START DATA EXTRACT
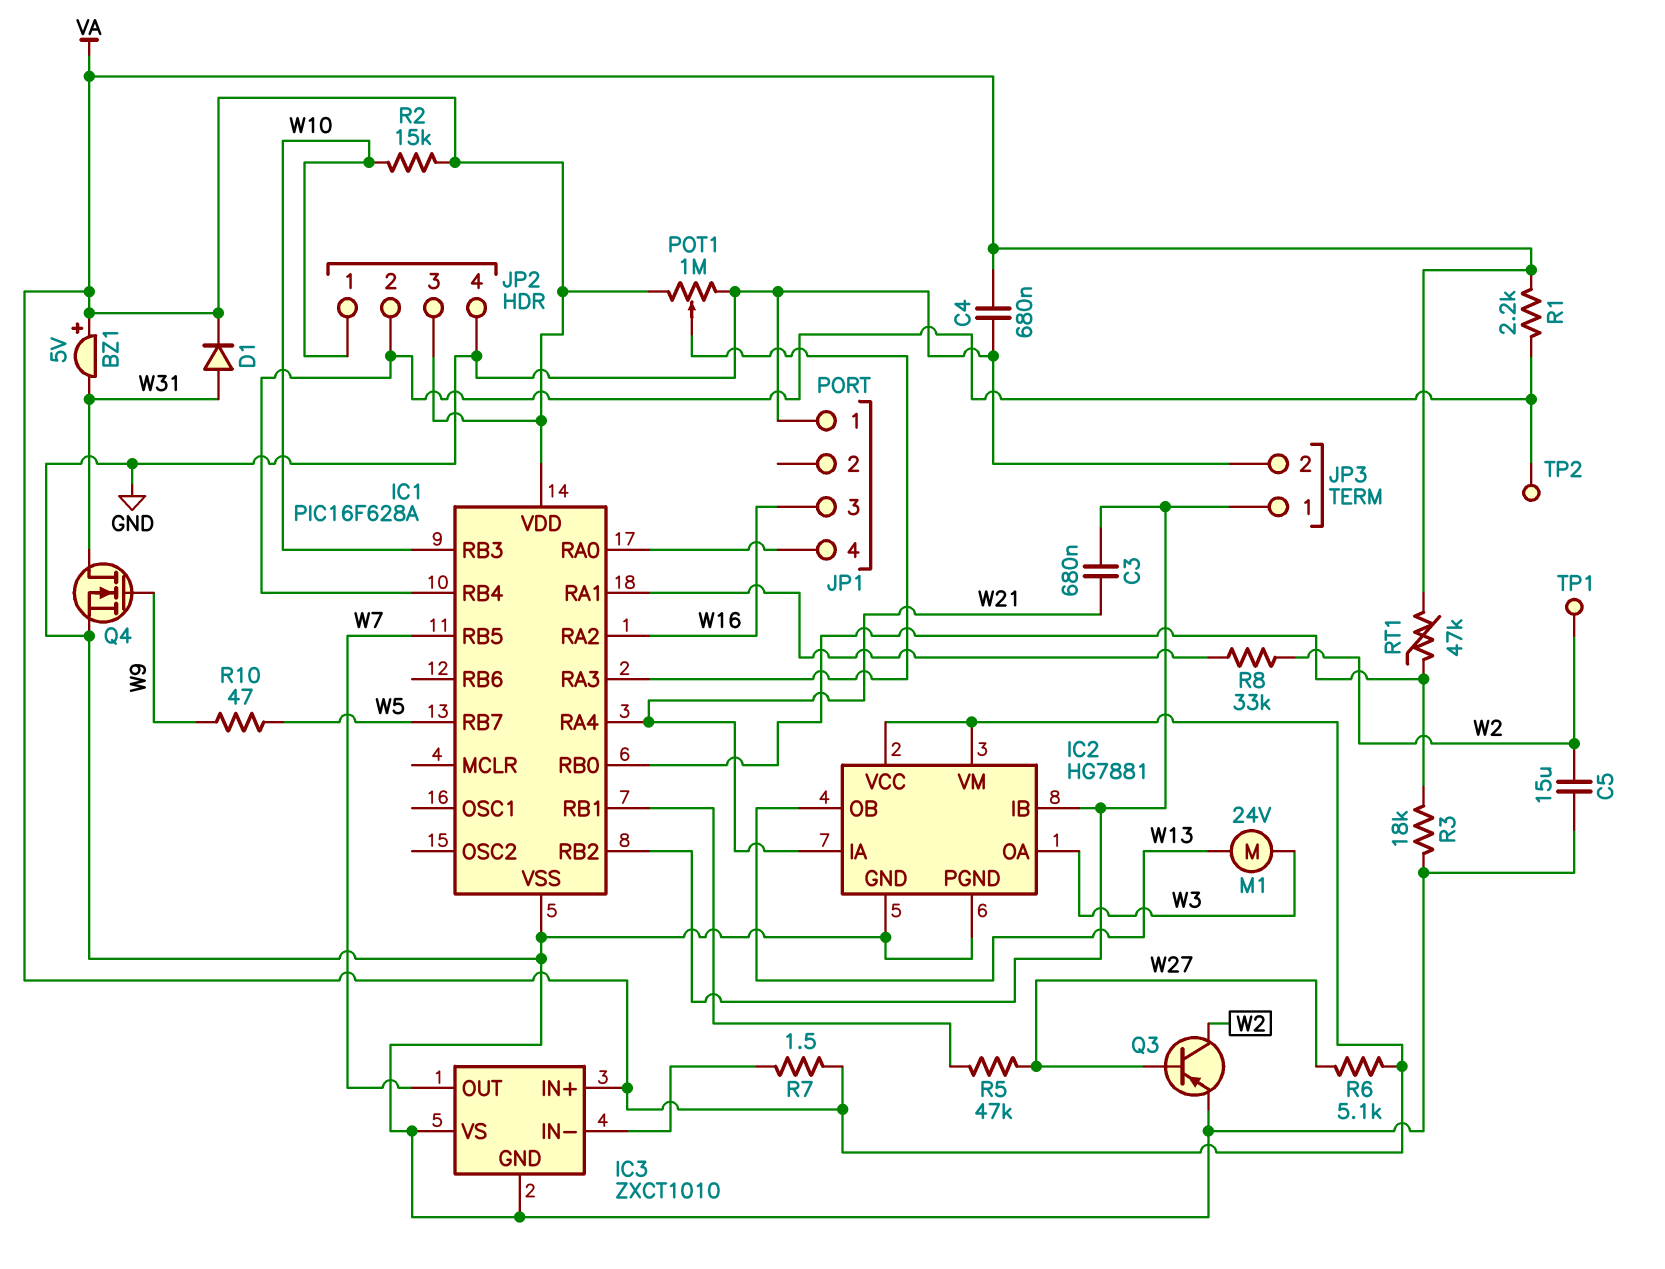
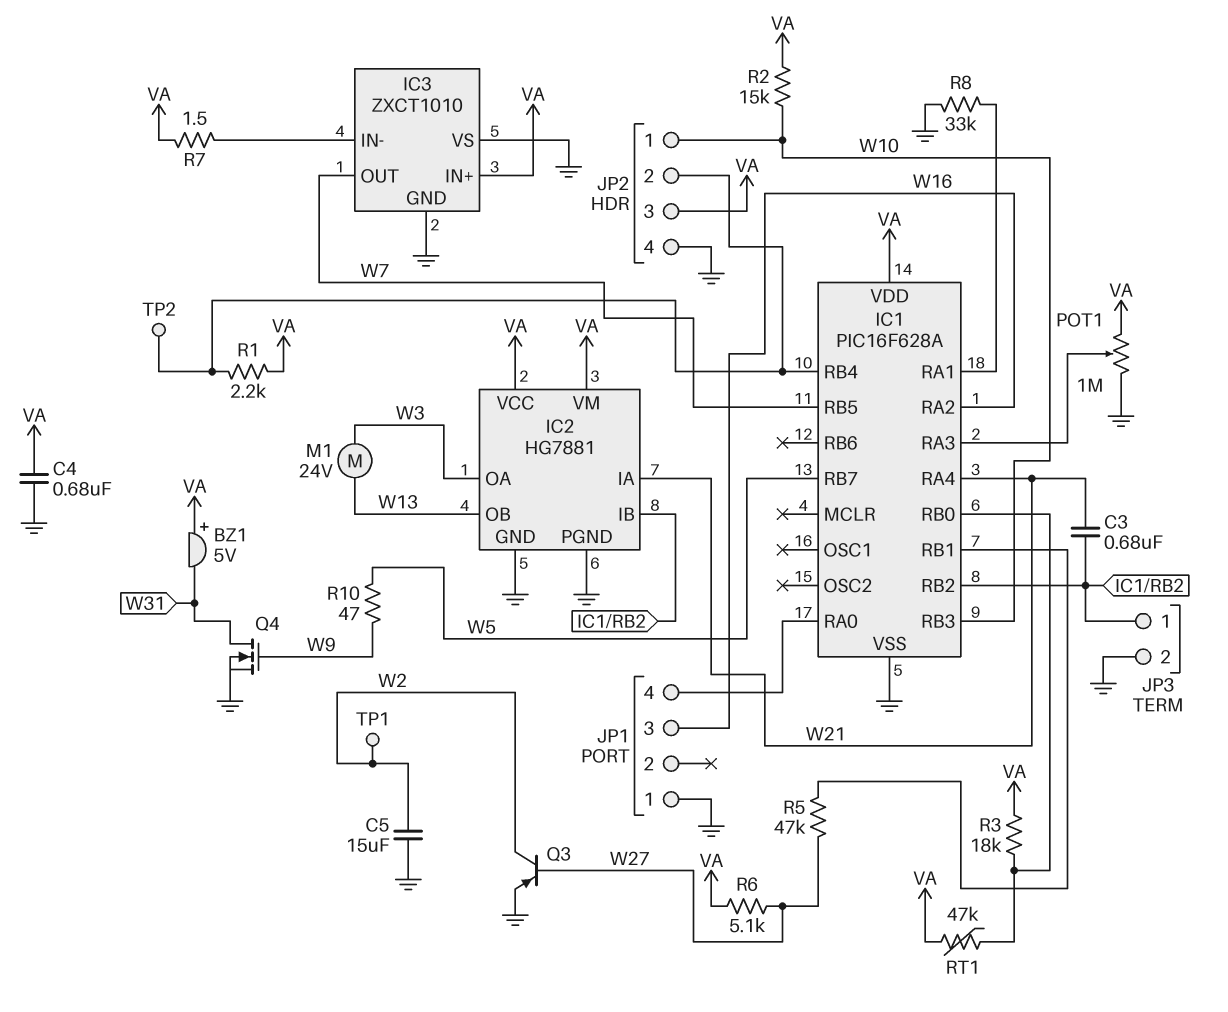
D1: diode (A W31, K VA) -> none
R3: 18k (GND, IC1/RB0) -> 18k (IC1/RB0, VA)
R8: 33k (IC1/RA1, W2) -> 33k (GND, IC1/RA1)

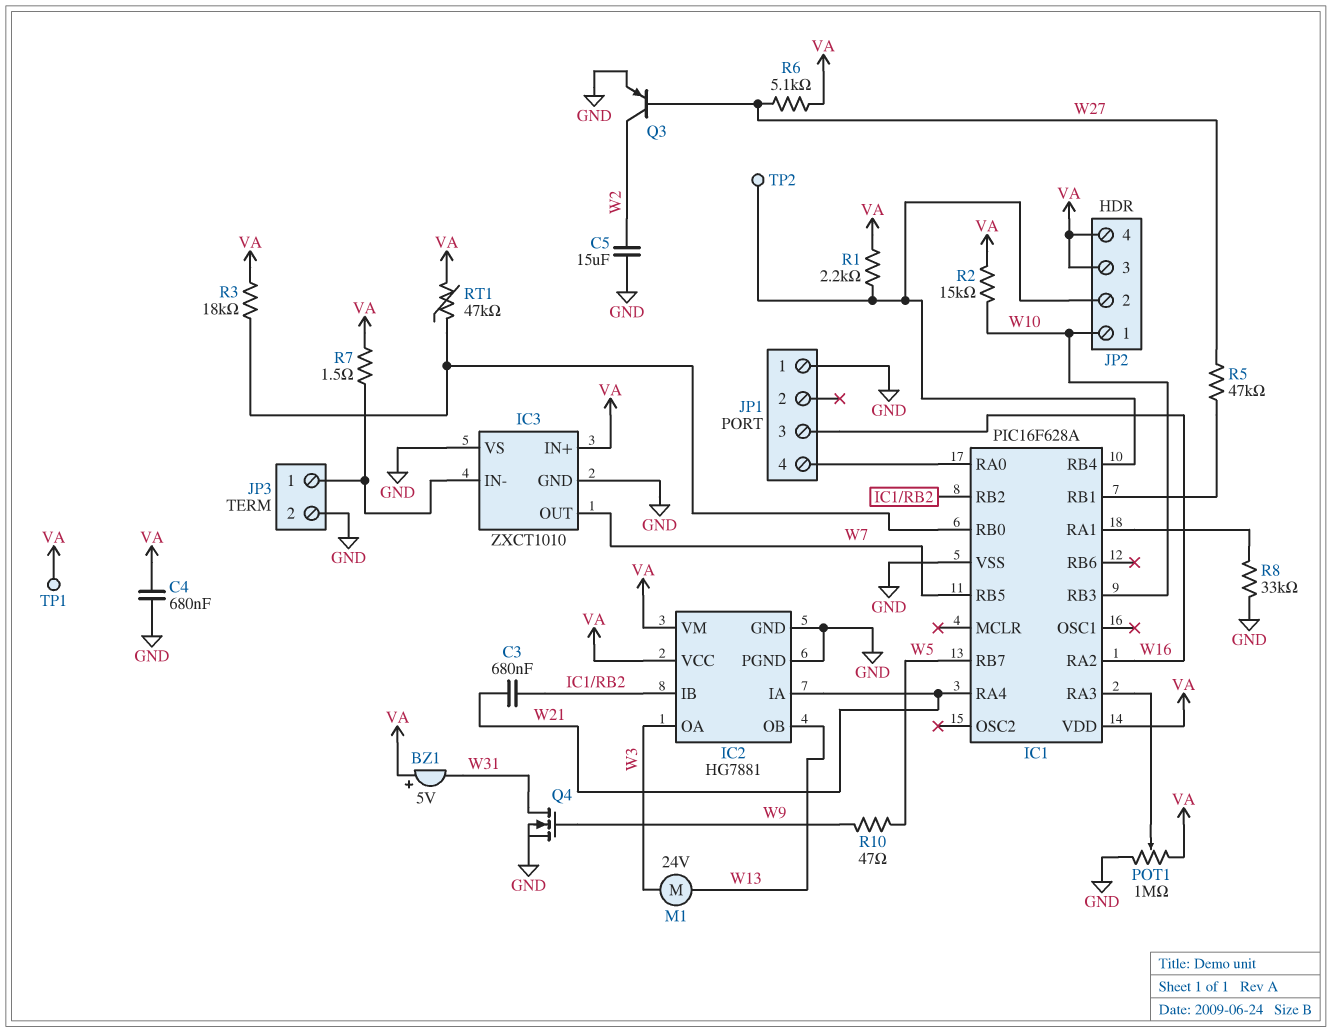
JP2 pin 4: GND -> VA
JP3 pin 1: IC1/RB2 -> IC3/IN-
TP1: test point (W2) -> test point (VA)

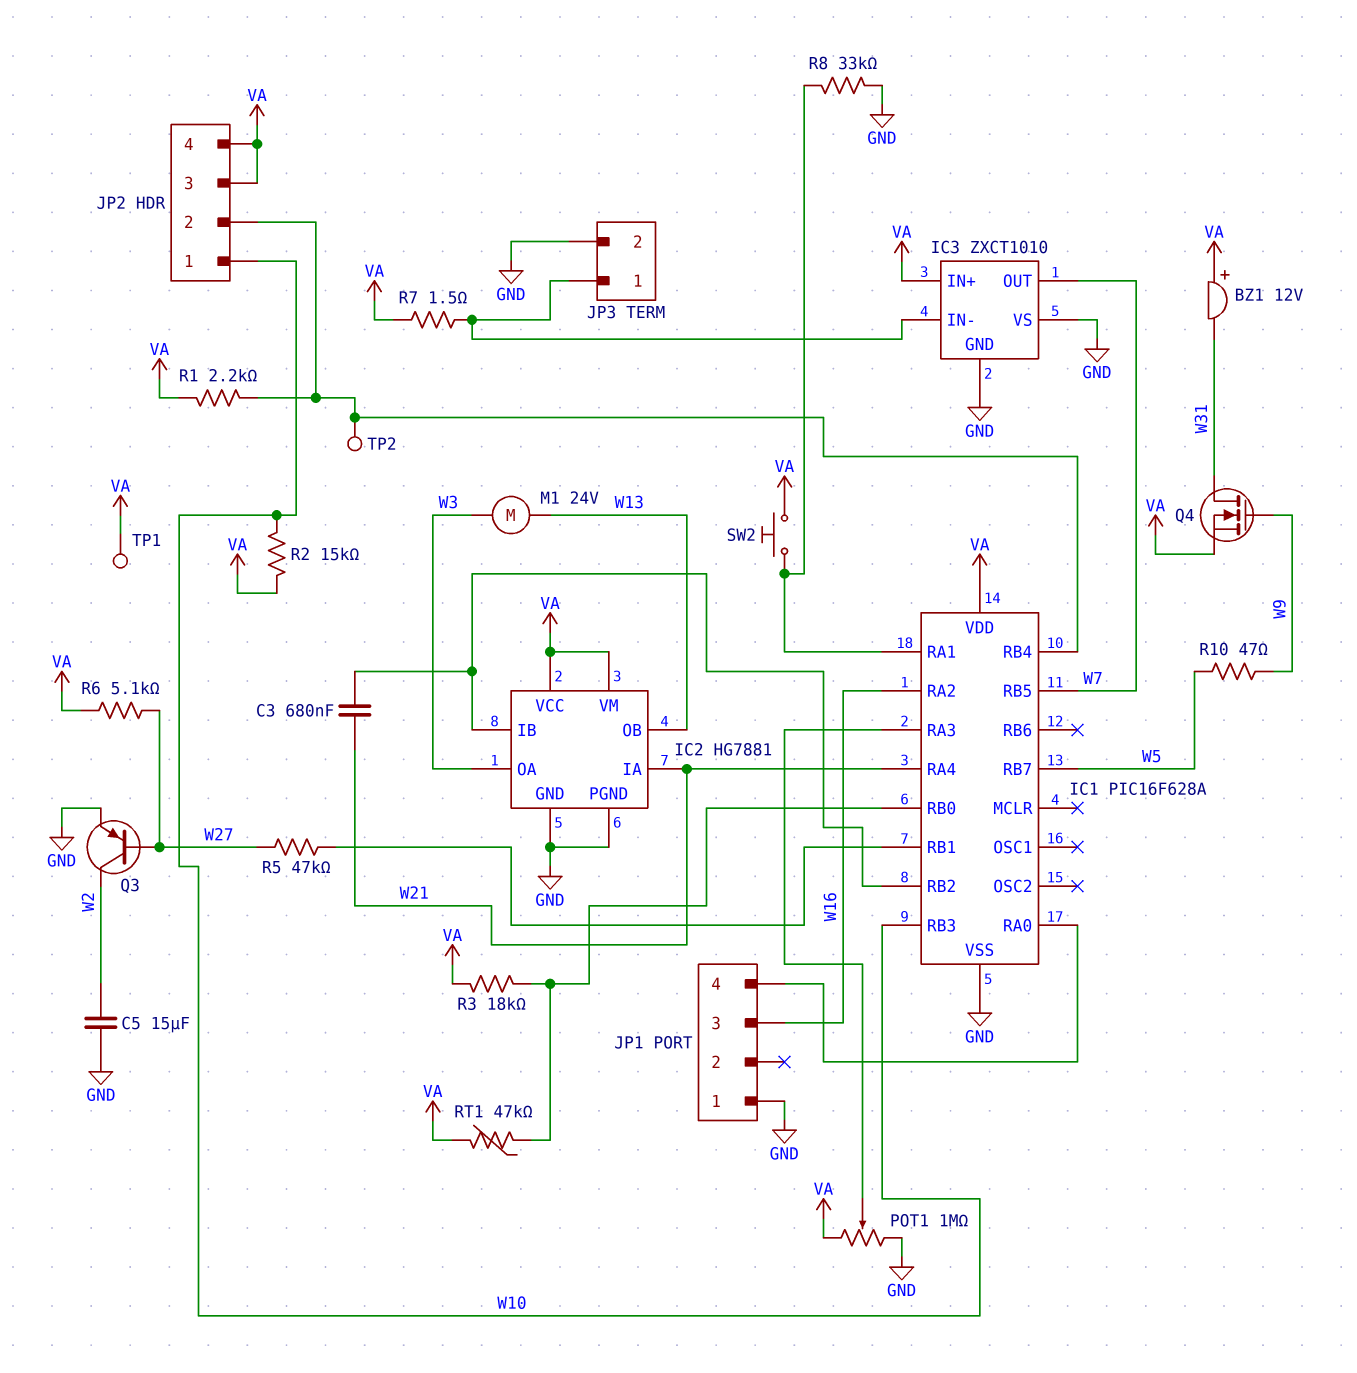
BZ1: buzzer 5V (plus VA, minus W31) -> buzzer 12V (plus VA, minus W31)
C4: 680nF (GND, VA) -> none
Q4: NMOS (G W9, D W31, S GND) -> NMOS (G W9, D W31, S VA)
SW2: none -> button (IC1/RA1, VA)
END DATA EXTRACT
Every entry above is to be set down exactly; the pictures are to be left out.

WRITTEN SOLUTION
D1: diode (A W31, K VA) -> none
R3: 18k (GND, IC1/RB0) -> 18k (IC1/RB0, VA)
R8: 33k (IC1/RA1, W2) -> 33k (GND, IC1/RA1)

JP2 pin 4: GND -> VA
JP3 pin 1: IC1/RB2 -> IC3/IN-
TP1: test point (W2) -> test point (VA)

BZ1: buzzer 5V (plus VA, minus W31) -> buzzer 12V (plus VA, minus W31)
C4: 680nF (GND, VA) -> none
Q4: NMOS (G W9, D W31, S GND) -> NMOS (G W9, D W31, S VA)
SW2: none -> button (IC1/RA1, VA)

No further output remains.